> [SOURCE MATERIAL]:

——

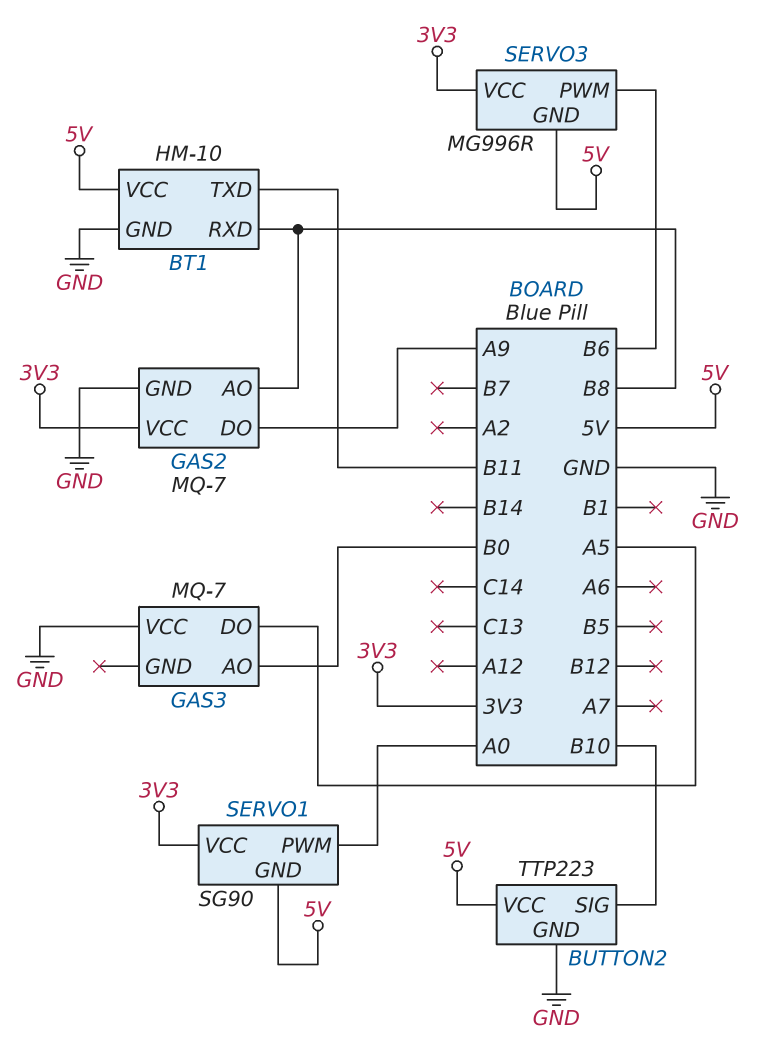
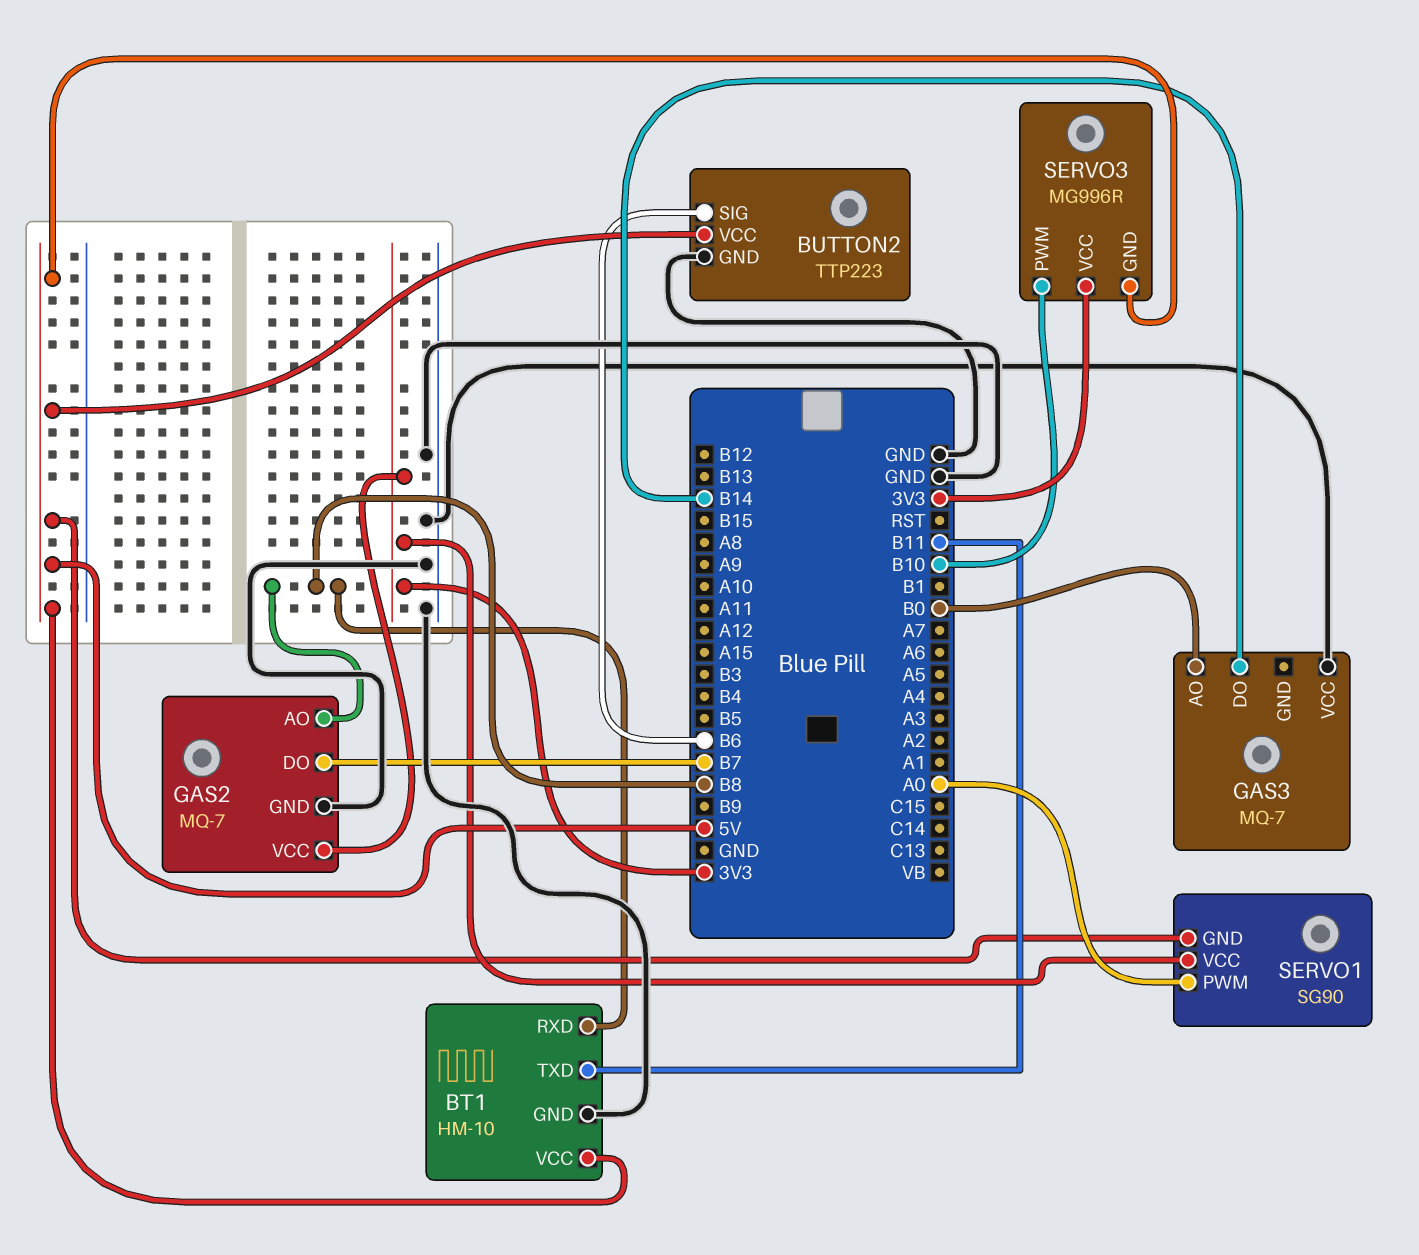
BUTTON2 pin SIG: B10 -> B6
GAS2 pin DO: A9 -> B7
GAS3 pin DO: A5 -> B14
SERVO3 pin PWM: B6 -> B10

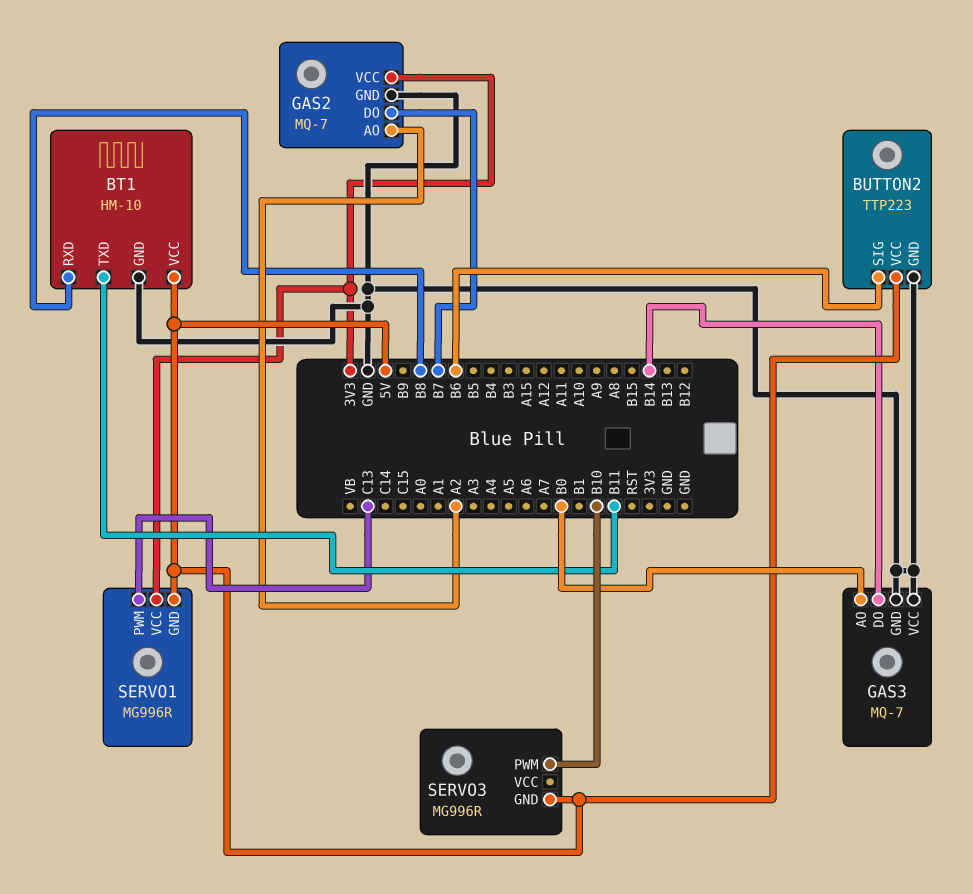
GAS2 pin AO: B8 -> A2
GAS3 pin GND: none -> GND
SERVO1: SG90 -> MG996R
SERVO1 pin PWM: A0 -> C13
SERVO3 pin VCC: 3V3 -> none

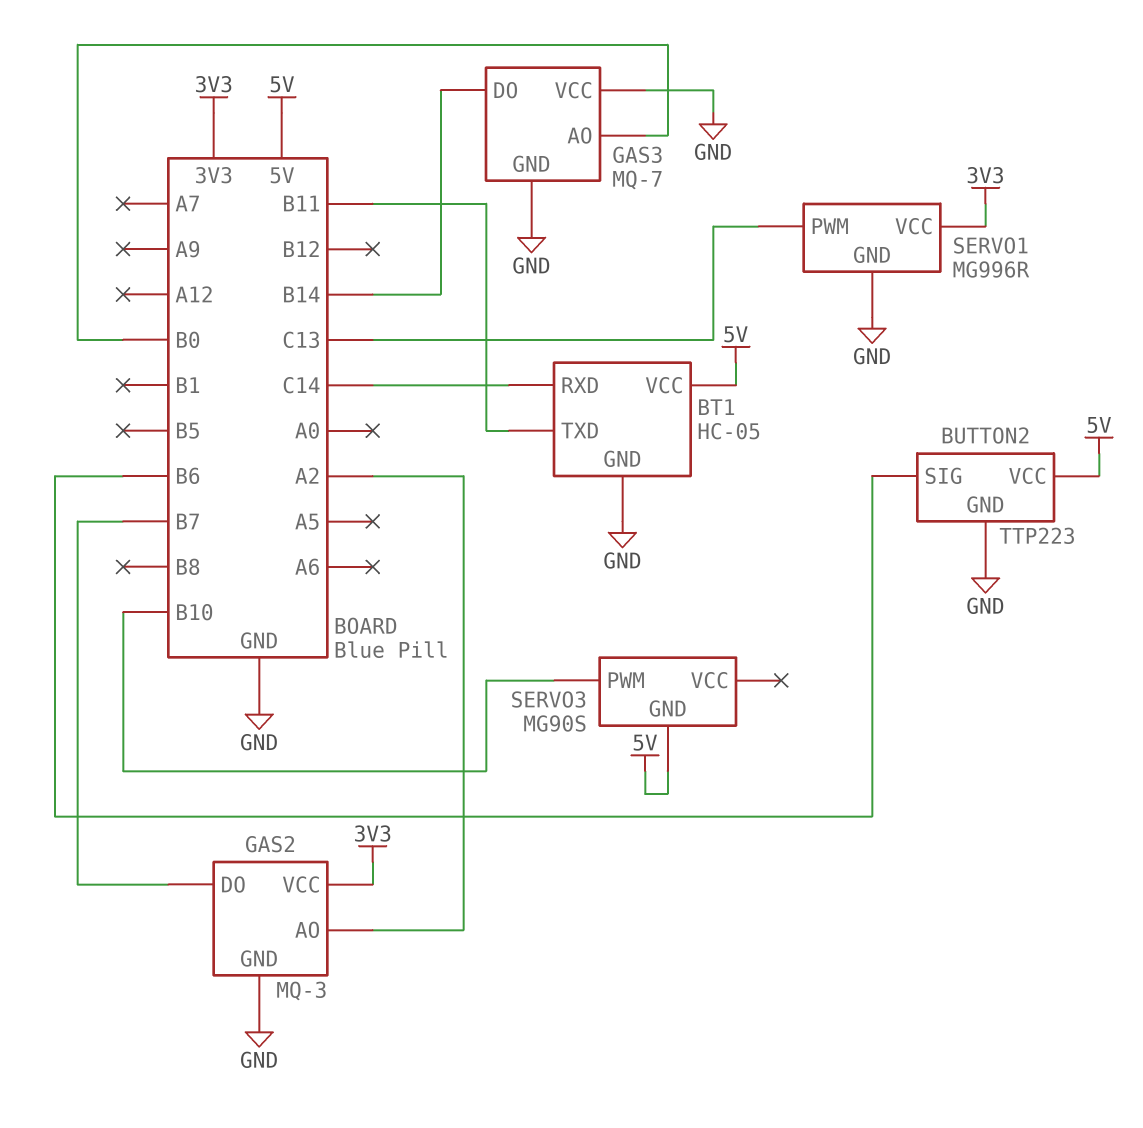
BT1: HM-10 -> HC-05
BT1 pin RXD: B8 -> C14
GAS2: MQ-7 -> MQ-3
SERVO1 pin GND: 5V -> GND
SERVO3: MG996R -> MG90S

——

> [ACTION ITEM]: Your task is to output exactly the lines running from the one with "BT1: HM-10 -> HC-05" through the final line of the material above, with both ends included.

> [EXERCISE SOLUTION]:
BT1: HM-10 -> HC-05
BT1 pin RXD: B8 -> C14
GAS2: MQ-7 -> MQ-3
SERVO1 pin GND: 5V -> GND
SERVO3: MG996R -> MG90S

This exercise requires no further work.